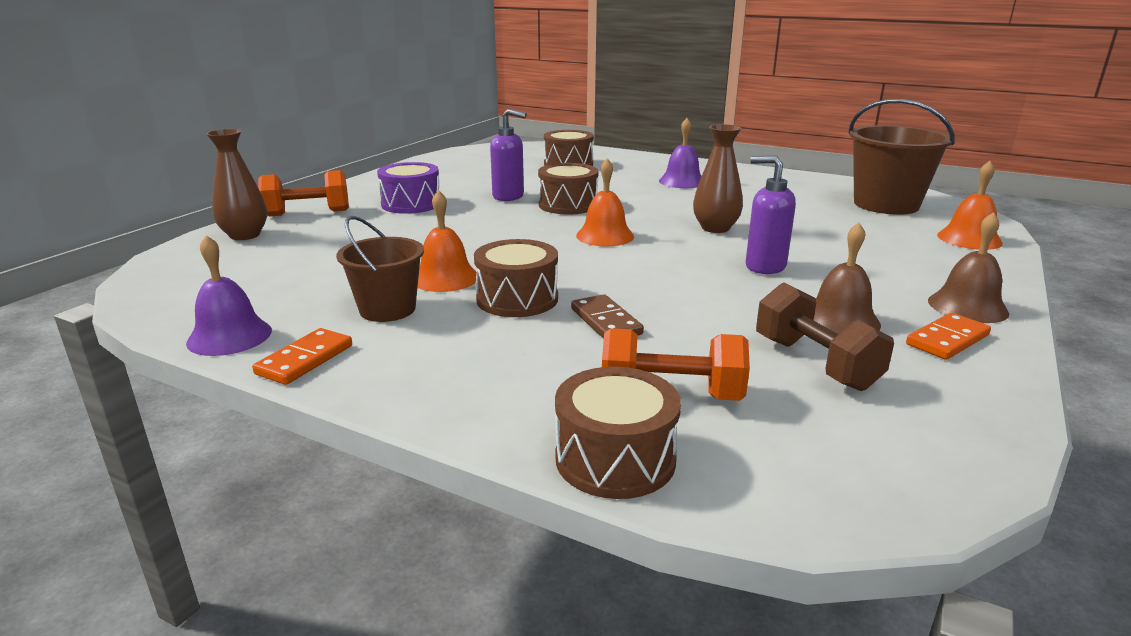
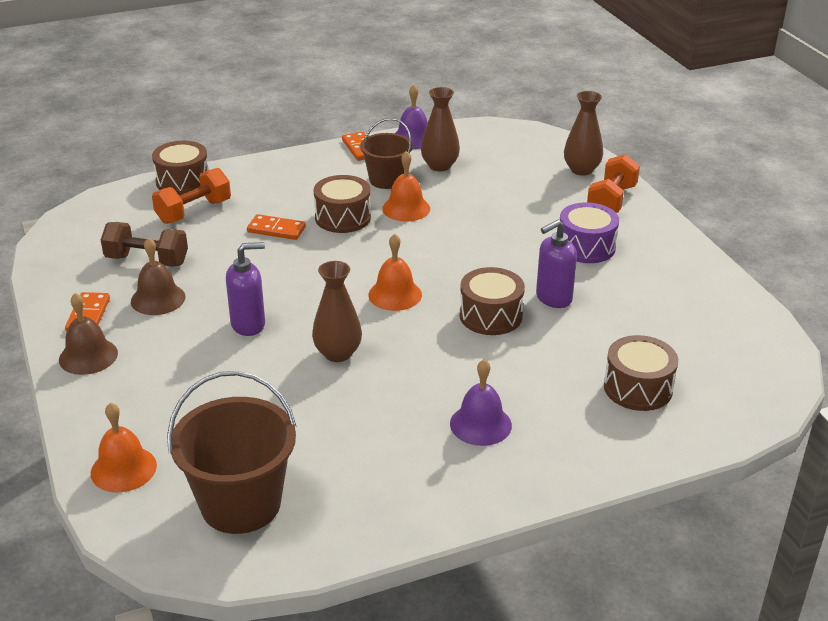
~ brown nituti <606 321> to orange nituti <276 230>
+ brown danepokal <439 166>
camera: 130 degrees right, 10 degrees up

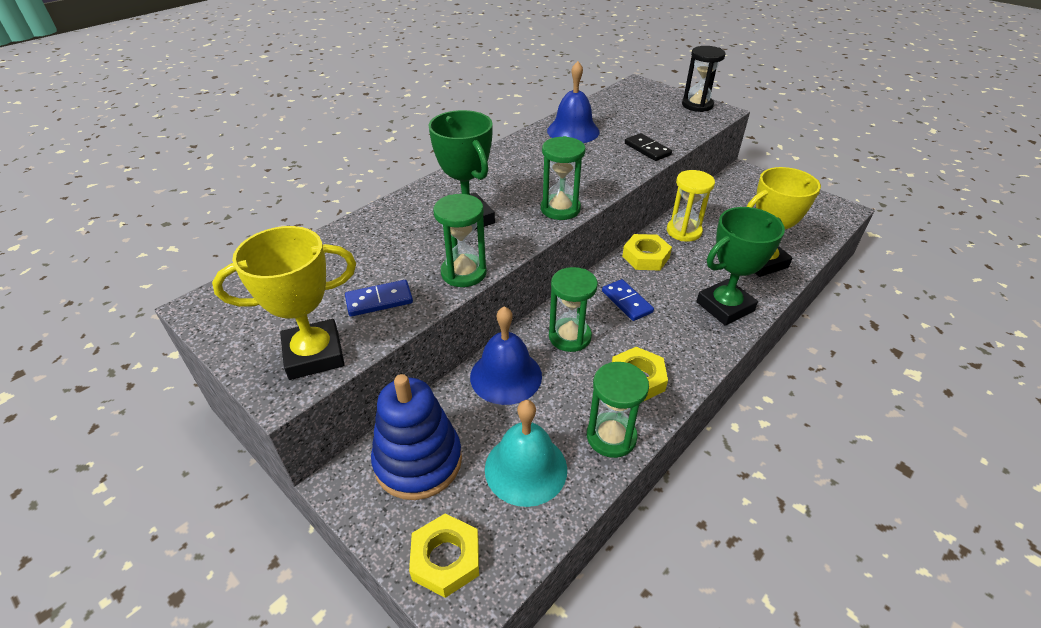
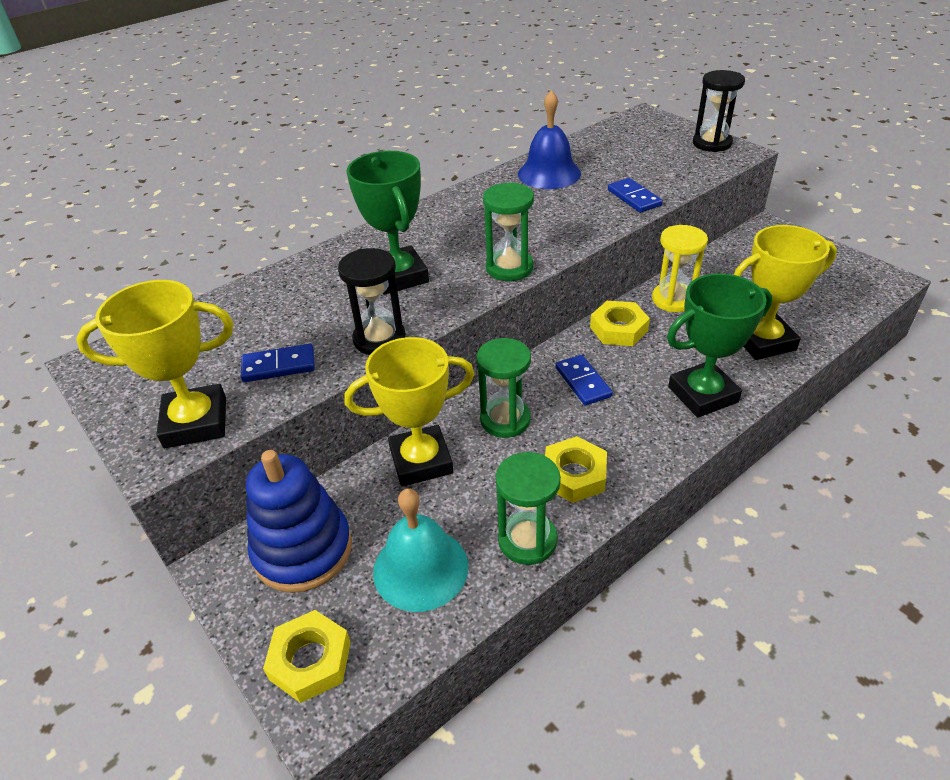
~ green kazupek <463 273> to black kazupek <379 339>
~ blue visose <506 376> to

------------------------------------------------------------------------

Task instructions: Copy the line showing "camera: 130 degrees right, 10 degrees up" exactly, along with each line after it through the end of the material above. Pictures stay out.

Answer section:
camera: 130 degrees right, 10 degrees up

~ green kazupek <463 273> to black kazupek <379 339>
~ blue visose <506 376> to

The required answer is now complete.